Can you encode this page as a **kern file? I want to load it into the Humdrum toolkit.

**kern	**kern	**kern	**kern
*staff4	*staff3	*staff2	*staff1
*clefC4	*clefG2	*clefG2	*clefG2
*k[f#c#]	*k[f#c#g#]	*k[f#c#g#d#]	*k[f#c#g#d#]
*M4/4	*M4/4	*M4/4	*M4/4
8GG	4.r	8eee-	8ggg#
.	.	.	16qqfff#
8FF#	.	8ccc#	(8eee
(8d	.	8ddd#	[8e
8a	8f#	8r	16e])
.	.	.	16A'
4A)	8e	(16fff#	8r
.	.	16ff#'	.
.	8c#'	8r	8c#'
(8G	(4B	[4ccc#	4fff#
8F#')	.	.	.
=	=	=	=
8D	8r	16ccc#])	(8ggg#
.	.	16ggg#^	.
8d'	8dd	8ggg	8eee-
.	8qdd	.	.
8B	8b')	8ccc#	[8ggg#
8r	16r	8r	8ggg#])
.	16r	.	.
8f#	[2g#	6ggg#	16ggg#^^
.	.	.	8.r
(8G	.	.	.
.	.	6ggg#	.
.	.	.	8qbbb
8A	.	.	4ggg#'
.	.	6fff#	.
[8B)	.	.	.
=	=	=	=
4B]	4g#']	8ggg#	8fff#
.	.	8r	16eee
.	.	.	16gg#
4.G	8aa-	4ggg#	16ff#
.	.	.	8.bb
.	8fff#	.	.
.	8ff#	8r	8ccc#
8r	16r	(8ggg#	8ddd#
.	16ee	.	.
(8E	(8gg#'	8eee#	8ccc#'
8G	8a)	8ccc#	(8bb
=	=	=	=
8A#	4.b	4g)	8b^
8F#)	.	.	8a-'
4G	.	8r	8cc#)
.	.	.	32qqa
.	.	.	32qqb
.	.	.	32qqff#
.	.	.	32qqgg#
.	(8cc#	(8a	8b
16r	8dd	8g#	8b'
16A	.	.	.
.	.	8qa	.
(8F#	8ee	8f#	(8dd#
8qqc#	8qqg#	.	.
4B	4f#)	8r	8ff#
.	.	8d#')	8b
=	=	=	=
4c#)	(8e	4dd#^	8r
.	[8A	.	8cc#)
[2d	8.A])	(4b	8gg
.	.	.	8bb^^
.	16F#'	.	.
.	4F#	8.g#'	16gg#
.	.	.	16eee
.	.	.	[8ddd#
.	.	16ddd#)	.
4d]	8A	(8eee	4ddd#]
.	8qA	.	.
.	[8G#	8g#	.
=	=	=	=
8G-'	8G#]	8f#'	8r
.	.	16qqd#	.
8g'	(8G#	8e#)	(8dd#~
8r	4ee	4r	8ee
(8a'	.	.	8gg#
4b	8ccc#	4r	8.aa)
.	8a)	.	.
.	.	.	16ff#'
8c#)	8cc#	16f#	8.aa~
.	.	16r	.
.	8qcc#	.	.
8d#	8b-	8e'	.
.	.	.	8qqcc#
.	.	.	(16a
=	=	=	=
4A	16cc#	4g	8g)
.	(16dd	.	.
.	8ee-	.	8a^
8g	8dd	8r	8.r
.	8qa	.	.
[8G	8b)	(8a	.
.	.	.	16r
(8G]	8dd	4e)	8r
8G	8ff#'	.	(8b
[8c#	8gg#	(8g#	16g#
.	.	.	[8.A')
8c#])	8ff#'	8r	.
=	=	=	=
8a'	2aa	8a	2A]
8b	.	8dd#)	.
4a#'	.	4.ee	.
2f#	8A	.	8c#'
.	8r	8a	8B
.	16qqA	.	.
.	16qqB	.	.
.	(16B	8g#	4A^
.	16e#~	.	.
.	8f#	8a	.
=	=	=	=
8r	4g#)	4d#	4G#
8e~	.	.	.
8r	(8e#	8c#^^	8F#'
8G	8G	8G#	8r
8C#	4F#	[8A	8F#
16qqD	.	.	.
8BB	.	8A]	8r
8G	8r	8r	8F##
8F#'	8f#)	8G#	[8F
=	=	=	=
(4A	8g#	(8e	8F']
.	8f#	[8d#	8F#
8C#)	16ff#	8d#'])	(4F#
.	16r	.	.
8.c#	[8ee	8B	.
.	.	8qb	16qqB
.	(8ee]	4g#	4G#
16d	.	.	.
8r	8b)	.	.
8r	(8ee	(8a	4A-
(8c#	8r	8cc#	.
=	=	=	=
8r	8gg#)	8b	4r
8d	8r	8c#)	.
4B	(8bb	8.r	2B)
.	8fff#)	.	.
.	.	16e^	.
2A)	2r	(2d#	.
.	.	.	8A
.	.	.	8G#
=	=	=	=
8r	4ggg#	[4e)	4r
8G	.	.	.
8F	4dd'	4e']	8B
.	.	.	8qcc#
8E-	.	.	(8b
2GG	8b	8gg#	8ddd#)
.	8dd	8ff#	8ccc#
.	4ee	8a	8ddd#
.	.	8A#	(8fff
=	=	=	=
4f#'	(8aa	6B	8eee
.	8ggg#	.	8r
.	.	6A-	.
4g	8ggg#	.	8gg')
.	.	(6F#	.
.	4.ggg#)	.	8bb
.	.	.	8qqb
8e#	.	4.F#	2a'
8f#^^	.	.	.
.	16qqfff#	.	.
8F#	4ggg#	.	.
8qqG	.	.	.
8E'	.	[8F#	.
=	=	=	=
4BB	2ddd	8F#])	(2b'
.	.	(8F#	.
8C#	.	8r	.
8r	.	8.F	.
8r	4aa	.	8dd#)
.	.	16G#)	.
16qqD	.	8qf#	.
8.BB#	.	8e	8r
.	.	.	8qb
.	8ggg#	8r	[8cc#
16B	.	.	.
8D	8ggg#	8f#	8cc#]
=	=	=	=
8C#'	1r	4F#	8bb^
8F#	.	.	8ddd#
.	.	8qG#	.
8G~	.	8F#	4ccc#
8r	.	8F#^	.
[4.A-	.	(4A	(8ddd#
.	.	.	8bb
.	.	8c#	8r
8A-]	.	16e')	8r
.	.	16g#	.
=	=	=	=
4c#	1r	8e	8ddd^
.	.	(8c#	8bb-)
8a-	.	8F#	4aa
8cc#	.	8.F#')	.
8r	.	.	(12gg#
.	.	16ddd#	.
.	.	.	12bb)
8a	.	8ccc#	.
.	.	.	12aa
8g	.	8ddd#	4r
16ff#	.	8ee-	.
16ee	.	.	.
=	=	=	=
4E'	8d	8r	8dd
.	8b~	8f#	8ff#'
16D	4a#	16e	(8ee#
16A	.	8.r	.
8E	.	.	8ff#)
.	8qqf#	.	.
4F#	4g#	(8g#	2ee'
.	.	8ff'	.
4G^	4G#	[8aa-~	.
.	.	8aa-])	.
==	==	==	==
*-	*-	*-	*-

### Objective
Work out how many lines in the rows above contain the string "kern". Reply with the number alone.

### Written solution
2